■ **AVAILABLE DATA**
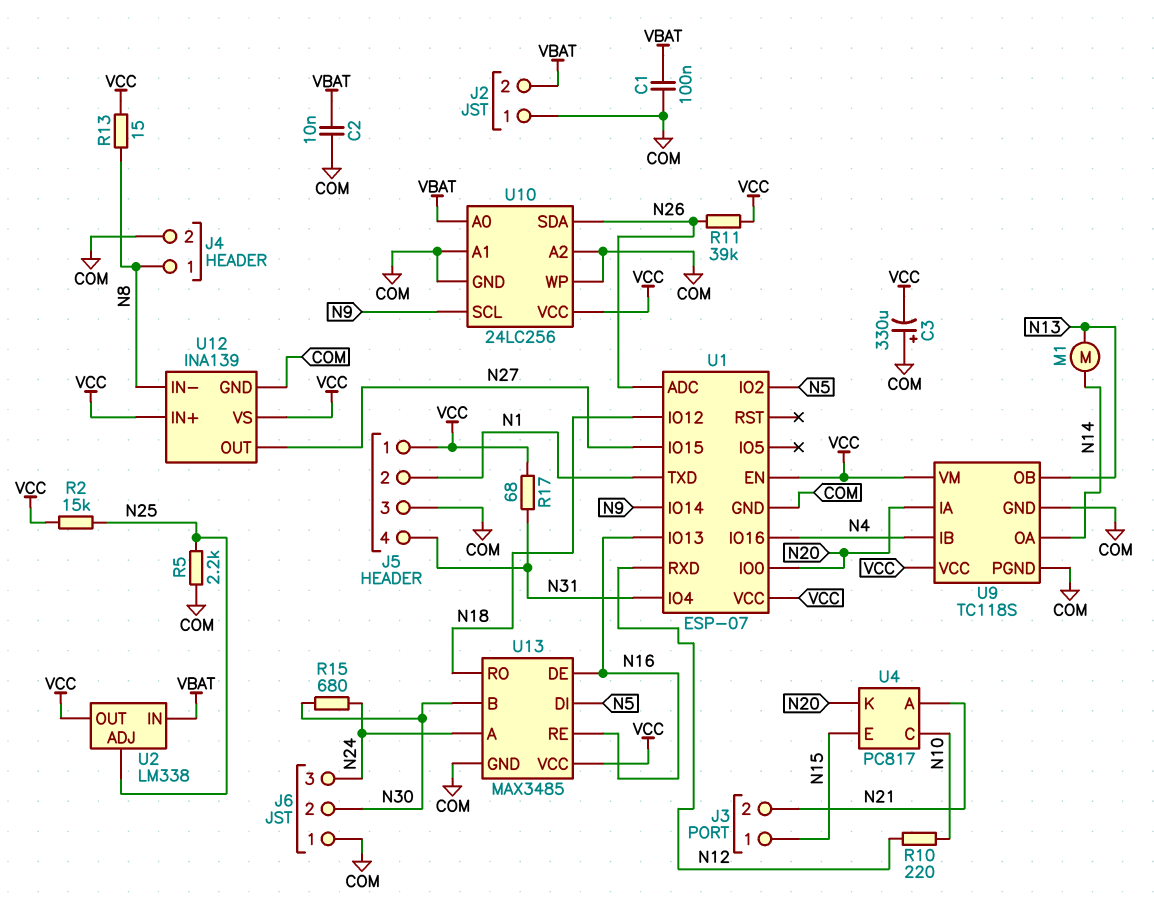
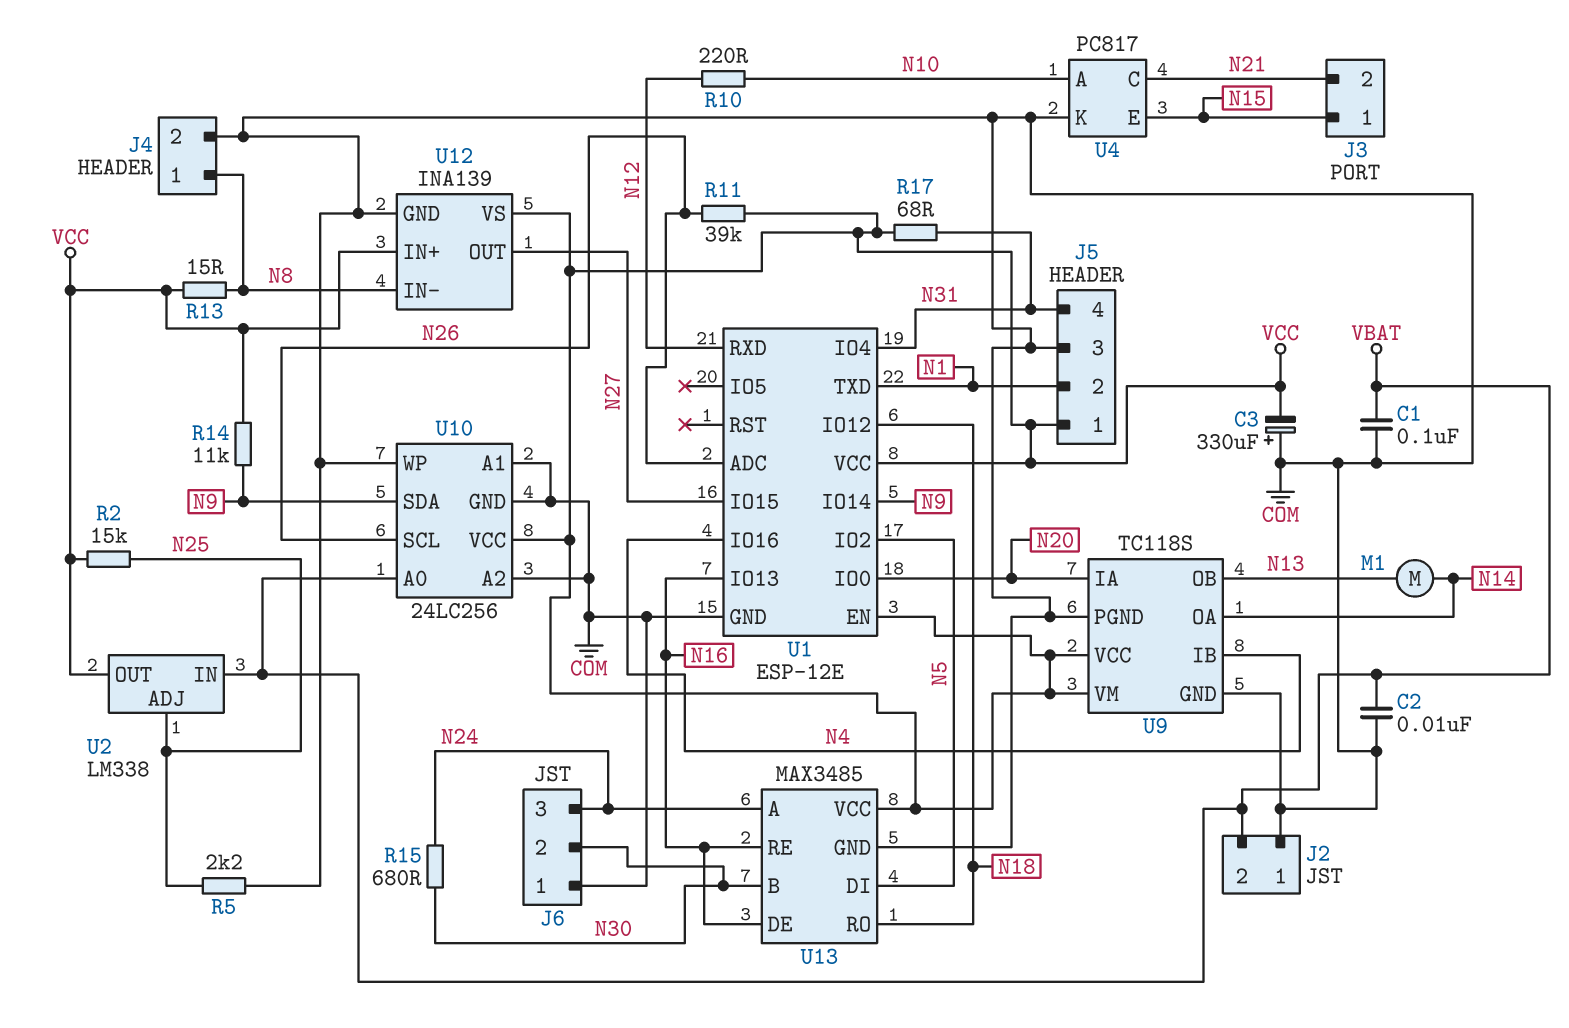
R14: none -> 11k (N9, VCC)
U1: ESP-07 -> ESP-12E
U4 pin A: N21 -> N10
U4 pin C: N10 -> N21
U4 pin K: N20 -> COM
U10 pin SCL: N9 -> N26
U10 pin SDA: N26 -> N9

■ **PROBLEM REQUIREMENTS**
With the images omitted, retype the records above exactly.

■ **SOLUTION BELOW**
R14: none -> 11k (N9, VCC)
U1: ESP-07 -> ESP-12E
U4 pin A: N21 -> N10
U4 pin C: N10 -> N21
U4 pin K: N20 -> COM
U10 pin SCL: N9 -> N26
U10 pin SDA: N26 -> N9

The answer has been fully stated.